AIM: From the items below, extract each line containing the string "kern".

===== THE INPUT

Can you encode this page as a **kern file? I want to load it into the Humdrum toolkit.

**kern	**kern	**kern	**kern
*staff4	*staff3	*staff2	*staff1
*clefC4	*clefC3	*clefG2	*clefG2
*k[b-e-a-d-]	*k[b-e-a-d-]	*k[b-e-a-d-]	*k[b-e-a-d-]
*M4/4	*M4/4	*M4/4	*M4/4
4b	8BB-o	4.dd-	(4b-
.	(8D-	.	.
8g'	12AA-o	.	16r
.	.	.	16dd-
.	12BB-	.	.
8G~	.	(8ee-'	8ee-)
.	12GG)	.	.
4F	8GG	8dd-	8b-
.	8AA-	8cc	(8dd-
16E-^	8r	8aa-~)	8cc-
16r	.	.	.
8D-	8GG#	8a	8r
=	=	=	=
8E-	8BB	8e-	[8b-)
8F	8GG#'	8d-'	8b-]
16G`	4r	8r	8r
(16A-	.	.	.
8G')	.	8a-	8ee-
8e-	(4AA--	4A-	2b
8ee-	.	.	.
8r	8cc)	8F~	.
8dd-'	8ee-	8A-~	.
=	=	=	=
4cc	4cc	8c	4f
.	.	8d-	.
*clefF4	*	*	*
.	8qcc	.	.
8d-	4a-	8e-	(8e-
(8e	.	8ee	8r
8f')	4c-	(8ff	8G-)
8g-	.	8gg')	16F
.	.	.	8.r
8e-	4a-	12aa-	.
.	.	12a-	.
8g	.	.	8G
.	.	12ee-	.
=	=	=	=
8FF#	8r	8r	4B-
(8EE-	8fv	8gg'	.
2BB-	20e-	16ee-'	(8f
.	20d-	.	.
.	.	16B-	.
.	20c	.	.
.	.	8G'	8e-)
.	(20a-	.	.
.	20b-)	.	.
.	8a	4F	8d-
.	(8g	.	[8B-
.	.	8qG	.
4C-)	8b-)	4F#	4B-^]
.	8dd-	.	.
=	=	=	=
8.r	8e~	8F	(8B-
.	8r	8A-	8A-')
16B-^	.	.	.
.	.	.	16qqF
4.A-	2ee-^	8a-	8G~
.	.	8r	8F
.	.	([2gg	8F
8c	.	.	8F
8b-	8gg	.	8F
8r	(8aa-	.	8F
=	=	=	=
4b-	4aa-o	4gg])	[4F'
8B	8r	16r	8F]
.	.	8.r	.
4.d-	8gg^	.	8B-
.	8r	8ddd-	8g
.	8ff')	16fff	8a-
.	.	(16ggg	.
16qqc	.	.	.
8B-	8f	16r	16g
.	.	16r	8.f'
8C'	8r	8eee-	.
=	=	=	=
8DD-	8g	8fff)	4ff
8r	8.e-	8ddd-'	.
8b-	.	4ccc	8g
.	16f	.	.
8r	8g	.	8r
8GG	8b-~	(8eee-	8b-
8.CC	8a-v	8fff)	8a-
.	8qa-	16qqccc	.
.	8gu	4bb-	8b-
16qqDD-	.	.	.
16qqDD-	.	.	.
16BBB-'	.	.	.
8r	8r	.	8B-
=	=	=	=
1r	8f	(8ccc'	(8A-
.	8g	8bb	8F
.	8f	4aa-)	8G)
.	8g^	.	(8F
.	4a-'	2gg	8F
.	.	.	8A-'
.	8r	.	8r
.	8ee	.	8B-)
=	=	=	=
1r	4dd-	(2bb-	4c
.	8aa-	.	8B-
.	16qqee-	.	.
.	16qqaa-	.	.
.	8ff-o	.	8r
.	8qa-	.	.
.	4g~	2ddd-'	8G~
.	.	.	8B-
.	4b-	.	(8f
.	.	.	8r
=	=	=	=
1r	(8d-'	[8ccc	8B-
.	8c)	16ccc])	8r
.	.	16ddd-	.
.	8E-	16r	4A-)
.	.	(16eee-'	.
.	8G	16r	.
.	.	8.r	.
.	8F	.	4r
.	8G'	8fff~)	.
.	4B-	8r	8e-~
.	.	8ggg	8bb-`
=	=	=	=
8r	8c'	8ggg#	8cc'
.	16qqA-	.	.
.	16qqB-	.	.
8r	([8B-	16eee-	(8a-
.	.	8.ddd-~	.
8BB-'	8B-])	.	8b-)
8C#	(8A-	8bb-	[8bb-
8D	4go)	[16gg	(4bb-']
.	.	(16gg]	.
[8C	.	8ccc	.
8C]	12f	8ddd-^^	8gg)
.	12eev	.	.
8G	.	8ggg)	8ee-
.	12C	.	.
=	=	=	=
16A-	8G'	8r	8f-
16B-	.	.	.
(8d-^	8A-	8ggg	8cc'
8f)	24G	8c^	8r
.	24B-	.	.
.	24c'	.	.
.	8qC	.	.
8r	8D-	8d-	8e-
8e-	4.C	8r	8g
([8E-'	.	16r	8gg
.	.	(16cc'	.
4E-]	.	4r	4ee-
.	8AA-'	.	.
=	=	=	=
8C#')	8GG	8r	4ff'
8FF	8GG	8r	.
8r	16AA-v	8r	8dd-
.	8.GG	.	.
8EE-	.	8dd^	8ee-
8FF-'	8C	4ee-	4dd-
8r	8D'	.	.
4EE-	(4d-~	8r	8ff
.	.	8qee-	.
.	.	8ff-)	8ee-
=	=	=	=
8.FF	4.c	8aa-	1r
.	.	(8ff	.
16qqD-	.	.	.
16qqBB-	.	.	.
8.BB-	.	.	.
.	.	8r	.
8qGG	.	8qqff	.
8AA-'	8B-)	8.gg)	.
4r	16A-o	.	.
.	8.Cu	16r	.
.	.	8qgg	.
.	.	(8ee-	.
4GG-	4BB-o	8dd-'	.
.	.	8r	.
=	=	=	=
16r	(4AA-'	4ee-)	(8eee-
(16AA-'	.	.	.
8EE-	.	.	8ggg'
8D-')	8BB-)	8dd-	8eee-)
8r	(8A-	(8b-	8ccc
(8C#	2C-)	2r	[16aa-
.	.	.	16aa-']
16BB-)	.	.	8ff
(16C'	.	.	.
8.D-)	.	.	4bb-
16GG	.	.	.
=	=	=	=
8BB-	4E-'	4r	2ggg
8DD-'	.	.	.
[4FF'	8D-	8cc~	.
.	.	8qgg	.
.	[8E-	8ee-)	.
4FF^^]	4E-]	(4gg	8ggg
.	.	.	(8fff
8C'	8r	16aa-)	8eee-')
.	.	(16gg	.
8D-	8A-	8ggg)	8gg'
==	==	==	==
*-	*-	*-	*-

==========

OUTPUT BELOW:
Can you encode this page as a **kern file? I want to load it into the Humdrum toolkit.
**kern	**kern	**kern	**kern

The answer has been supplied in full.